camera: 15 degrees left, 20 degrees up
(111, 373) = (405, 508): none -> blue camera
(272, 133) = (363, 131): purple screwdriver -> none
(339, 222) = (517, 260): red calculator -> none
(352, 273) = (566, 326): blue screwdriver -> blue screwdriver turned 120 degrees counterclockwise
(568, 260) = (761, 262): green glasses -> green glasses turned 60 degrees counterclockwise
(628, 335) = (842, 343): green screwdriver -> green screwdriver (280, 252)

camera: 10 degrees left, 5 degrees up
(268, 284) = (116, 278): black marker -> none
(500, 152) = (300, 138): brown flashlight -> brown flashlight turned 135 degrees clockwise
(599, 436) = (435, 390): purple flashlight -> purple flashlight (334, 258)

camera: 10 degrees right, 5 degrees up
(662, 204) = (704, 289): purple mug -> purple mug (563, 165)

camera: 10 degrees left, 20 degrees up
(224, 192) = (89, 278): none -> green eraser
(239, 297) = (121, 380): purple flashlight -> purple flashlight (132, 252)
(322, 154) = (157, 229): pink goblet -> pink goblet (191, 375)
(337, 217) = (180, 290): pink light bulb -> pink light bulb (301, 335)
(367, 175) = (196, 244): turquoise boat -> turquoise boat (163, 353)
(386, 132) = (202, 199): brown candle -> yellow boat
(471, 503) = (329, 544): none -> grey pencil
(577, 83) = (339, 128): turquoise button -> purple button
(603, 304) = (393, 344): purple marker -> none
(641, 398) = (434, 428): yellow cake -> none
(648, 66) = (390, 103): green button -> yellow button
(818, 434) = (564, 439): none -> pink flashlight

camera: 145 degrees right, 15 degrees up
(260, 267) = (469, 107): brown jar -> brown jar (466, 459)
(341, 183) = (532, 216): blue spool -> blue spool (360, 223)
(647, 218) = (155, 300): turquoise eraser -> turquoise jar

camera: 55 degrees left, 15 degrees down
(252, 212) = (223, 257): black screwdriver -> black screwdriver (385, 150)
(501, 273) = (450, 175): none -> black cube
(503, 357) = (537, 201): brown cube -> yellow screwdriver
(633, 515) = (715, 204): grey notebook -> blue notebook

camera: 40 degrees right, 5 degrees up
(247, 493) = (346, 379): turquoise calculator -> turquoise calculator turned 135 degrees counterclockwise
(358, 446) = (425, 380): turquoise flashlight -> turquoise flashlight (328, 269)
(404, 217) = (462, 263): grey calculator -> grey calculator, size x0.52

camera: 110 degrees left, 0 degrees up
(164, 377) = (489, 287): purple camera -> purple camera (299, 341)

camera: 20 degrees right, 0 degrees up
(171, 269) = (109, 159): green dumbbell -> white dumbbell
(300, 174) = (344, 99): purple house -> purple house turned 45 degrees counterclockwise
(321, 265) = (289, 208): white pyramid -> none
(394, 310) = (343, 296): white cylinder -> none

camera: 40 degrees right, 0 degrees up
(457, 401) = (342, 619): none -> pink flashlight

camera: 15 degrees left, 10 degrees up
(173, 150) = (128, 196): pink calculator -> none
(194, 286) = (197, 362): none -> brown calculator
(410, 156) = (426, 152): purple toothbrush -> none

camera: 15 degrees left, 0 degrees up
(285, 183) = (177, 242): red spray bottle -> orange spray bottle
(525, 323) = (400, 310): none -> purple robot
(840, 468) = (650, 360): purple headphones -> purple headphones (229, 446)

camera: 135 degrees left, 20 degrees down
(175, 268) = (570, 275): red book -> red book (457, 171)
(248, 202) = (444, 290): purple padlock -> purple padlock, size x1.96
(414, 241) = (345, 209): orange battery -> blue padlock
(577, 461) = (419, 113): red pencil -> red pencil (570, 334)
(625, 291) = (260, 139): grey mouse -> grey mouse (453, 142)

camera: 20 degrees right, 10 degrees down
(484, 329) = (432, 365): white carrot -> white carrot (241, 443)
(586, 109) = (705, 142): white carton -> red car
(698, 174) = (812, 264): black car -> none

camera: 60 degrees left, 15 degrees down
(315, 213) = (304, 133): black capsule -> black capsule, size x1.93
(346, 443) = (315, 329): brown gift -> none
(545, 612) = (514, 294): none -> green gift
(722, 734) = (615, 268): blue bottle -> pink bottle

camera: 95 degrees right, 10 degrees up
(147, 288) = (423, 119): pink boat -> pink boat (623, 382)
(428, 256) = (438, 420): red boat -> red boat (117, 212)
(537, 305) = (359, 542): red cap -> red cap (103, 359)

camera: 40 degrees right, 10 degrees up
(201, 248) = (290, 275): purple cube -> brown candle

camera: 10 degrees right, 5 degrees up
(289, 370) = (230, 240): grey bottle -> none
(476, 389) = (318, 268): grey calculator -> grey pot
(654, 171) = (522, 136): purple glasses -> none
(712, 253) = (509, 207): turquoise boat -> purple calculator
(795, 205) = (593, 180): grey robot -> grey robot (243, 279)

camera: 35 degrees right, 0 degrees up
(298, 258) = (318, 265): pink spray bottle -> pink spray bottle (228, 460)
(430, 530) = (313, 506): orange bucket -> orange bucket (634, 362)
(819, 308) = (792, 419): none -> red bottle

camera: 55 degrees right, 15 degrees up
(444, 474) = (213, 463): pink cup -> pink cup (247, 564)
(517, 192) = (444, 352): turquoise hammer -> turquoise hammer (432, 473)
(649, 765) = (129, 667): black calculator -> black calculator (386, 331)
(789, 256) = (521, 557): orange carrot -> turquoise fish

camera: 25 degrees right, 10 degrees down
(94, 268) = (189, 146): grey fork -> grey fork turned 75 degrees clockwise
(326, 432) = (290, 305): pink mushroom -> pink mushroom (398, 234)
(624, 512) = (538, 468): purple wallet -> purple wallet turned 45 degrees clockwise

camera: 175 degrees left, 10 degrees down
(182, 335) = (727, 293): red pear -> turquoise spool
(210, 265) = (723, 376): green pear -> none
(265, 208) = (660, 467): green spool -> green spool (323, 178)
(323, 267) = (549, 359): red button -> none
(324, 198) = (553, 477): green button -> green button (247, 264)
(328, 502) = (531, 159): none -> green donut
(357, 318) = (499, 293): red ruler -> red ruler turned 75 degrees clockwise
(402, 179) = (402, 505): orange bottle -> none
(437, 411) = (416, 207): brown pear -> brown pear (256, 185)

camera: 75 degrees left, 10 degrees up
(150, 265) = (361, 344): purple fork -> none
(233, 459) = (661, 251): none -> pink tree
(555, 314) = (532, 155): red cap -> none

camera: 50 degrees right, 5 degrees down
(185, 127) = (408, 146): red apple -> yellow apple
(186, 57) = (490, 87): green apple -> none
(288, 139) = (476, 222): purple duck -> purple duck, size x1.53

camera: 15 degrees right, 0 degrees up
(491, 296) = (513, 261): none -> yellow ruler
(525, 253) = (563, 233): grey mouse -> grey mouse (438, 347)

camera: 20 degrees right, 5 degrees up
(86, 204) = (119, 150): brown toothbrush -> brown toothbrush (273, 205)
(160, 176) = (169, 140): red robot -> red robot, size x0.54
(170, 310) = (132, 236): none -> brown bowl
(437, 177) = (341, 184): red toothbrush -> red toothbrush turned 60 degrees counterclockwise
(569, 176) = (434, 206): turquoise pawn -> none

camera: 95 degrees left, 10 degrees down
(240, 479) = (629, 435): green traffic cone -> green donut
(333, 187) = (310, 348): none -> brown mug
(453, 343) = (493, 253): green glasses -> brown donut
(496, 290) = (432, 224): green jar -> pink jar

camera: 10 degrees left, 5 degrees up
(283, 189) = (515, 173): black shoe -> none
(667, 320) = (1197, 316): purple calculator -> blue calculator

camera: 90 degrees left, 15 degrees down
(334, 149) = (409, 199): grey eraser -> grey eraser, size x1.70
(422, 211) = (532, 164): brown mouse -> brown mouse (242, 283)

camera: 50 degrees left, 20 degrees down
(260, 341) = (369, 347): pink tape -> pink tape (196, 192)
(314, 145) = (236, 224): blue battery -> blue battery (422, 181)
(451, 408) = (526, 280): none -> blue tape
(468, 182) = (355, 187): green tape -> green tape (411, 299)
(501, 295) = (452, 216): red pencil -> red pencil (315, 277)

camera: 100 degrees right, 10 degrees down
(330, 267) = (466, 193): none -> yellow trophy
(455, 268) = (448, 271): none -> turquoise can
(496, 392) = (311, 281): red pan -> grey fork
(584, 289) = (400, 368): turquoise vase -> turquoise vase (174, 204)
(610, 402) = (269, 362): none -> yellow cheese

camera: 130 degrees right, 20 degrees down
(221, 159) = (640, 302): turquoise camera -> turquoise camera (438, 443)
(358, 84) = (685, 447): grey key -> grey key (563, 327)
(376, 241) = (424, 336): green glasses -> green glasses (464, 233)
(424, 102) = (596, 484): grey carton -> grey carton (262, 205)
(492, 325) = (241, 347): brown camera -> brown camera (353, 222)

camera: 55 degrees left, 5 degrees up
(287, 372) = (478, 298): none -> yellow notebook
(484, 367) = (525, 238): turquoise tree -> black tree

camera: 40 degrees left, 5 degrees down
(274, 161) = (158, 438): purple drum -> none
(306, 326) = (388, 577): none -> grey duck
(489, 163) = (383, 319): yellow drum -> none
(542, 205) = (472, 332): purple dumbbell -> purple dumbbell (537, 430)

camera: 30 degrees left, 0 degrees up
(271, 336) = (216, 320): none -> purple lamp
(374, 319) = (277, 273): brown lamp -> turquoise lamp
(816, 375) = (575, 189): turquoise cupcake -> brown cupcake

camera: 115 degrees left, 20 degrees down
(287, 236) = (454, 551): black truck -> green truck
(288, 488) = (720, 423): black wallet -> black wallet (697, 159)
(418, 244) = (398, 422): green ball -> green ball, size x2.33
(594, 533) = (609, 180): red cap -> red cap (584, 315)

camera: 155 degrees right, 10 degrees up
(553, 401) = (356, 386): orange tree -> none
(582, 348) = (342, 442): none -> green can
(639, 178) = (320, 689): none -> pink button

· · · · ·

Required work ::
Restate word for word the lines of the data above, starting at the line containing "(428, 256) = (438, 420): red" and ending at the line containing "camera: 35 degrees right, 0 degrees up", both included, and nothing more.

Exercise answer ::
(428, 256) = (438, 420): red boat -> red boat (117, 212)
(537, 305) = (359, 542): red cap -> red cap (103, 359)

camera: 40 degrees right, 10 degrees up
(201, 248) = (290, 275): purple cube -> brown candle

camera: 10 degrees right, 5 degrees up
(289, 370) = (230, 240): grey bottle -> none
(476, 389) = (318, 268): grey calculator -> grey pot
(654, 171) = (522, 136): purple glasses -> none
(712, 253) = (509, 207): turquoise boat -> purple calculator
(795, 205) = (593, 180): grey robot -> grey robot (243, 279)

camera: 35 degrees right, 0 degrees up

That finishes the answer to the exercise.